[Task to carry out]:
Read through the material below and copy each line in which the word "turquoise" occurs.

[Source records]:
....................
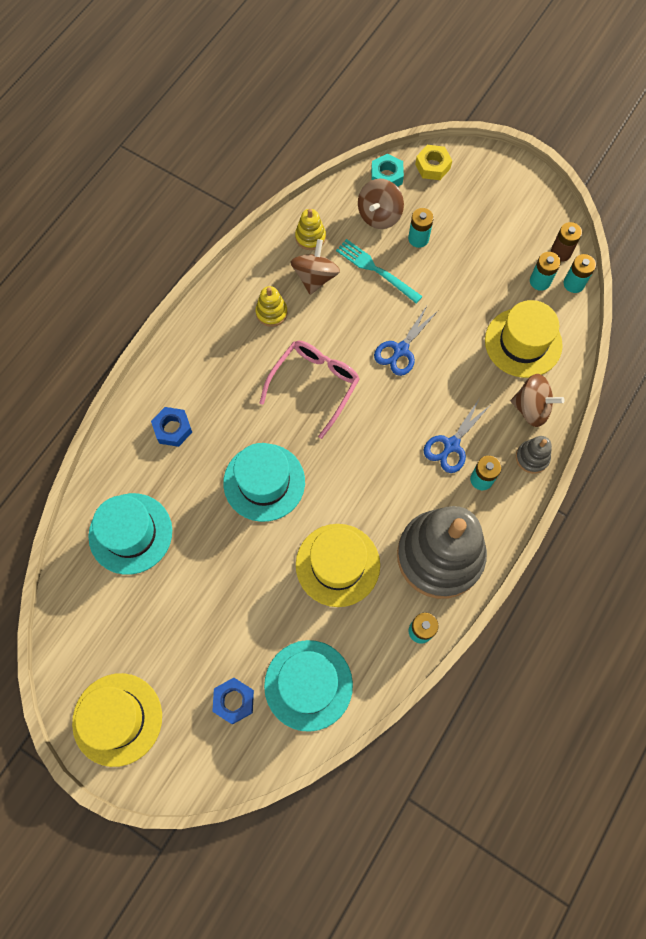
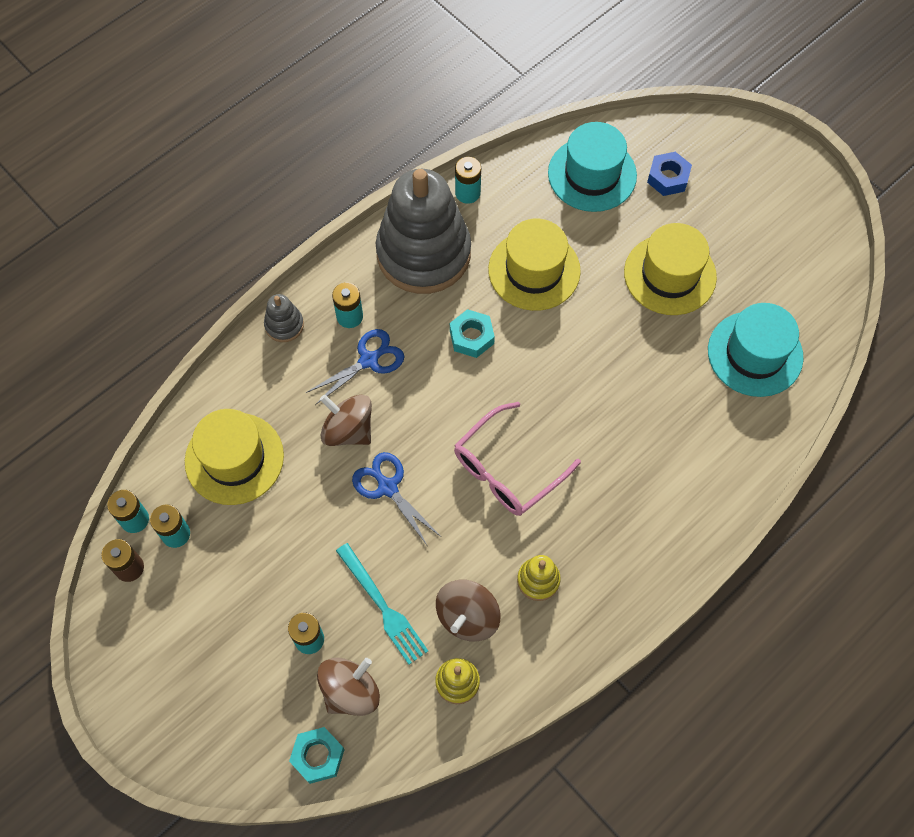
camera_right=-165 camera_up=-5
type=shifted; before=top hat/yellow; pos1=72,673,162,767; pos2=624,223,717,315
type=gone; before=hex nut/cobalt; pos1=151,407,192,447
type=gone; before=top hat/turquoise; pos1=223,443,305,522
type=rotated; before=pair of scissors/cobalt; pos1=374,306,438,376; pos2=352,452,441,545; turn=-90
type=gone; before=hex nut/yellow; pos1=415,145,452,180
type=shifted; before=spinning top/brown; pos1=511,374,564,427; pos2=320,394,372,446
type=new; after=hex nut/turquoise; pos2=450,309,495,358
....................
[Exercise answer]:
type=gone; before=top hat/turquoise; pos1=223,443,305,522
type=new; after=hex nut/turquoise; pos2=450,309,495,358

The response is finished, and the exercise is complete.